#### RECORDS FOR THE TASK
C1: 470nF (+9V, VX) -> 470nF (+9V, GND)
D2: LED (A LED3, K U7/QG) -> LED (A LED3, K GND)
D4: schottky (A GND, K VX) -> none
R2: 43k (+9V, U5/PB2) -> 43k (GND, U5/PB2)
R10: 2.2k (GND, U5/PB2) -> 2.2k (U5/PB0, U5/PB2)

--

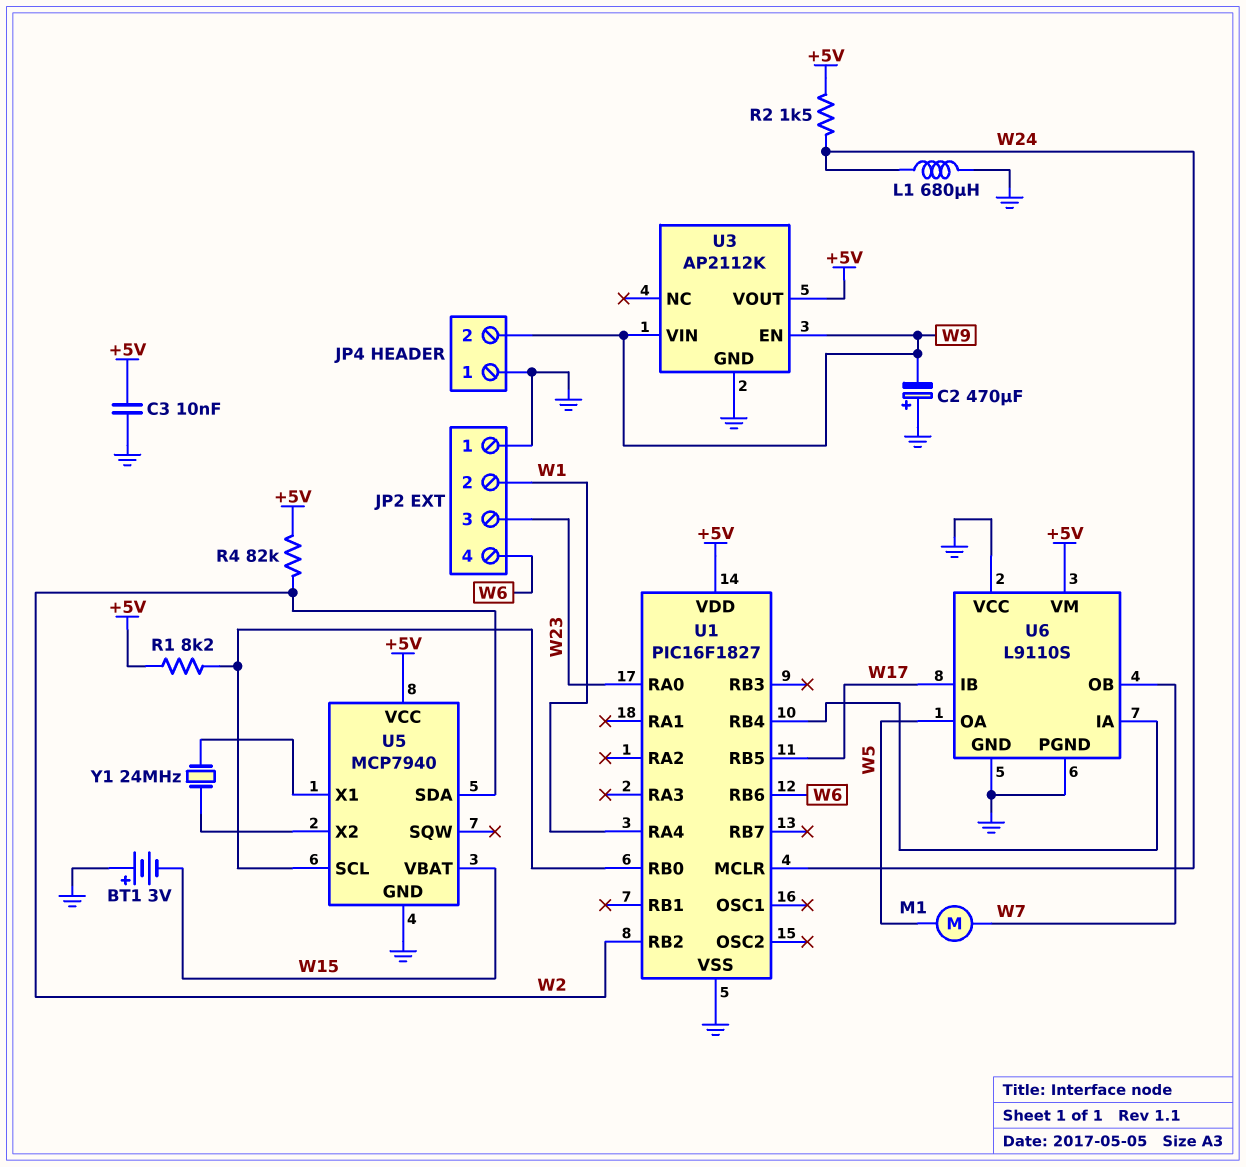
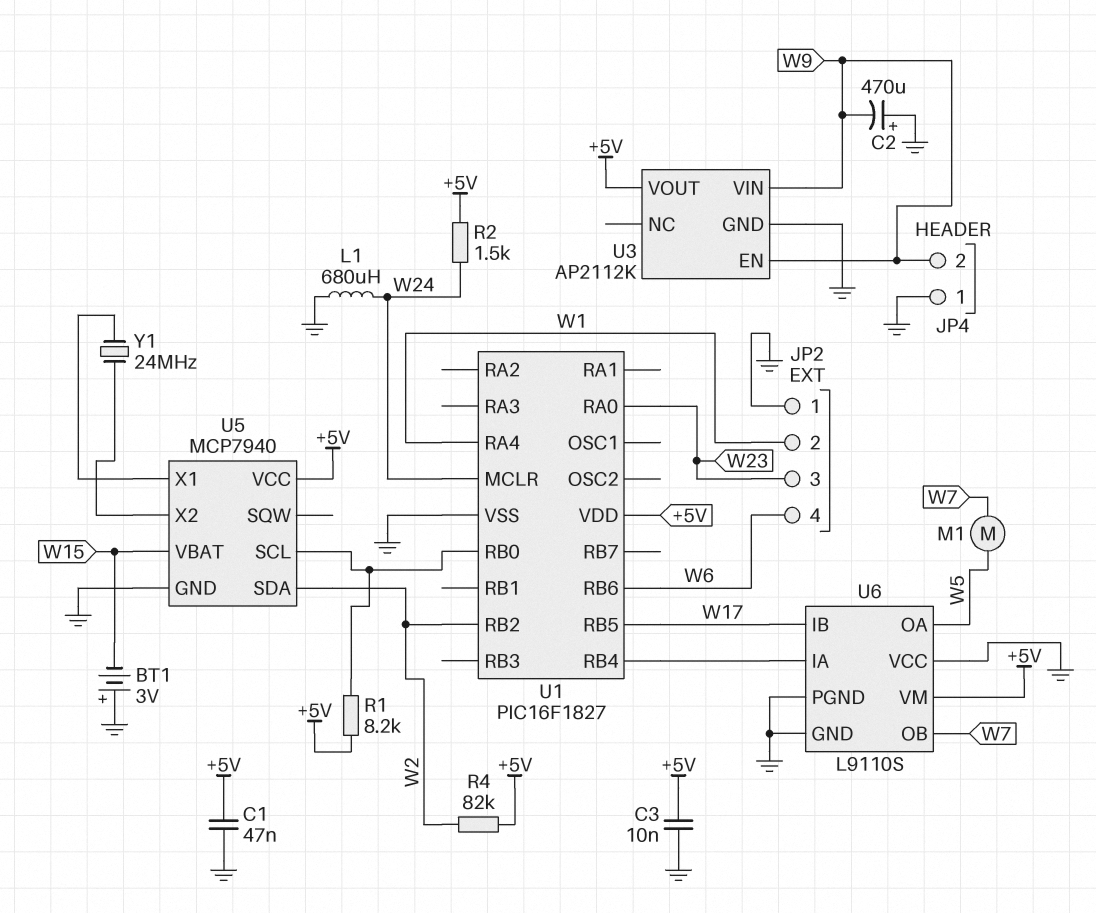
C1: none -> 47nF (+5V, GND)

#### WHAT YOU SHOULD DO
Scan the entries above for the line containing "C1: 470nF (+9V, VX) -> 470nF (+9V, GND)", and copy it and all lines after it exactly, down to and including the line containing "R10: 2.2k (GND, U5/PB2)".

#### FINISHED TASK
C1: 470nF (+9V, VX) -> 470nF (+9V, GND)
D2: LED (A LED3, K U7/QG) -> LED (A LED3, K GND)
D4: schottky (A GND, K VX) -> none
R2: 43k (+9V, U5/PB2) -> 43k (GND, U5/PB2)
R10: 2.2k (GND, U5/PB2) -> 2.2k (U5/PB0, U5/PB2)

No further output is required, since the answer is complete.